Problem: In the records below, find the line containing "none -> orange cone I1 level 1" and print it and every line after it exactly, through the end. Skip pictures.
─── Raw data ───
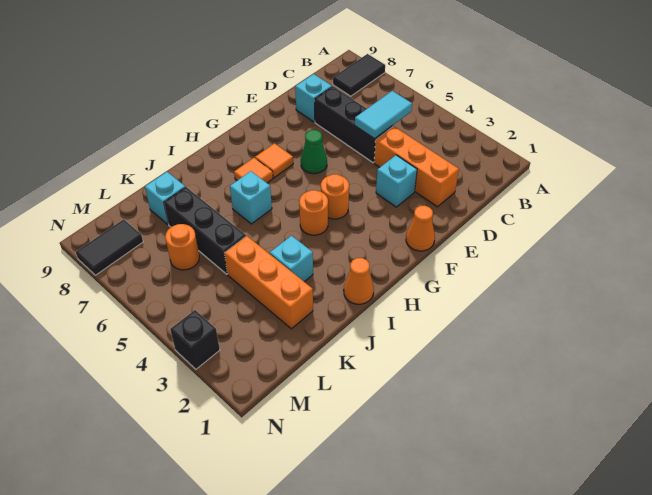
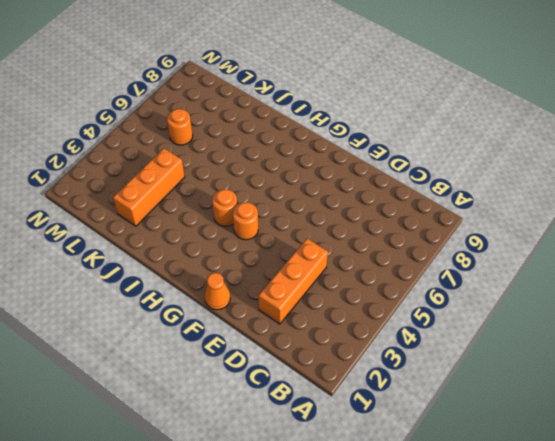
none -> black tile A8:B8 level 1
none -> black brick D5:D7 level 1
none -> cyan brick D8 level 1

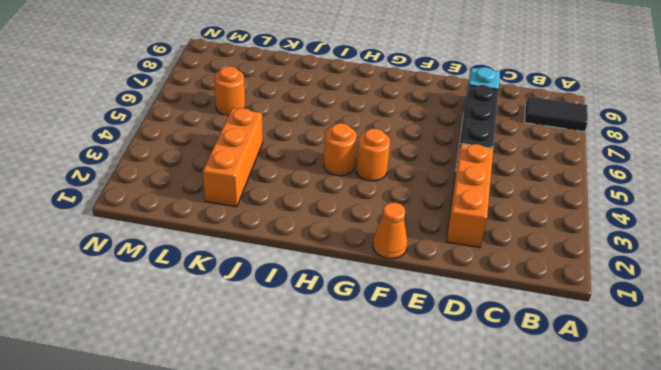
none -> cyan brick E3 level 1
none -> green cone F6 level 1
none -> orange tile G7 level 1

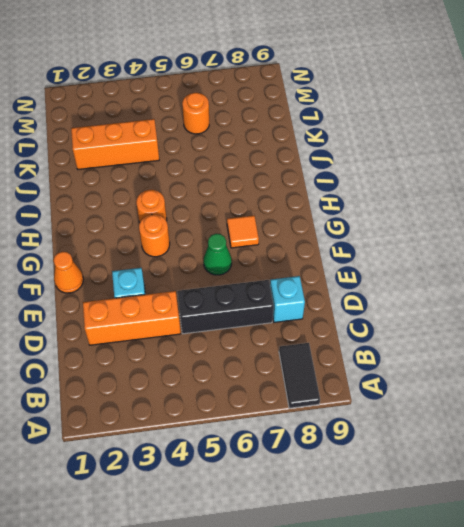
none -> orange tile H7 level 1
none -> orange cone I1 level 1
none -> cyan brick I6 level 1

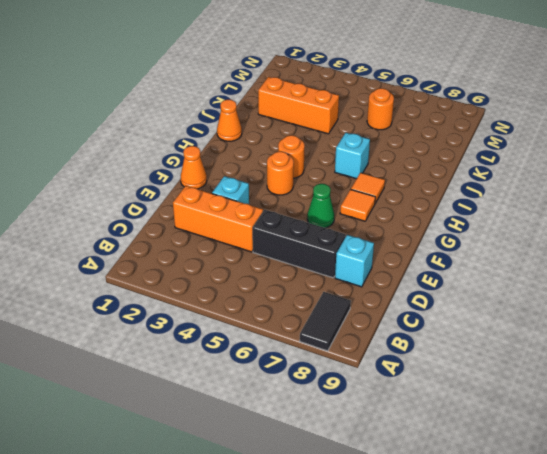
none -> cyan brick J3 level 1
none -> black brick K5:K7 level 1
none -> cyan brick K8 level 1

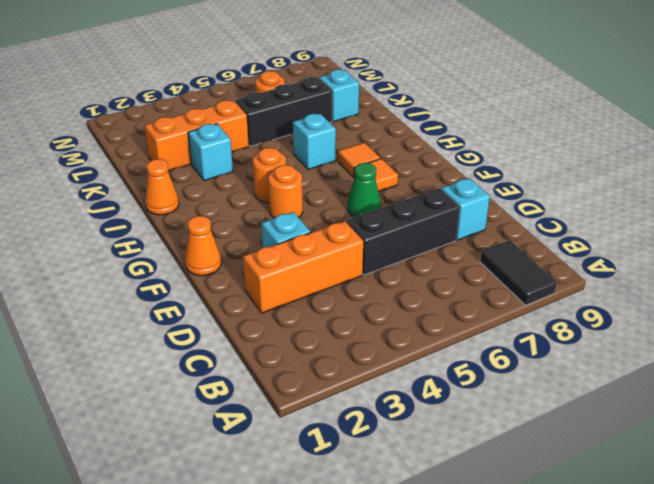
none -> black tile M8:N8 level 1
none -> black brick N3 level 1
none -> cyan tile C5:D5 level 2

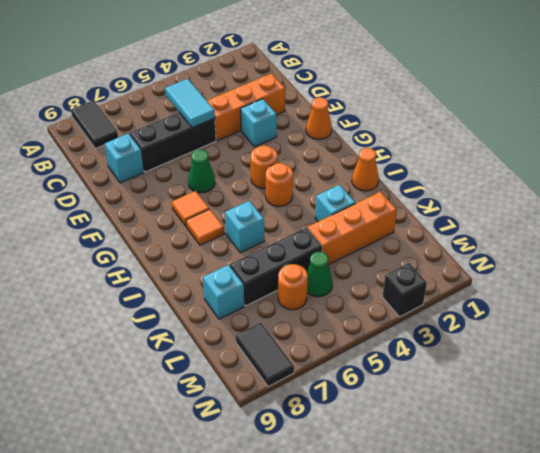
green cone L5 level 1 -> none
───
Solution for this problem:
none -> orange cone I1 level 1
none -> cyan brick I6 level 1

none -> cyan brick J3 level 1
none -> black brick K5:K7 level 1
none -> cyan brick K8 level 1

none -> black tile M8:N8 level 1
none -> black brick N3 level 1
none -> cyan tile C5:D5 level 2

green cone L5 level 1 -> none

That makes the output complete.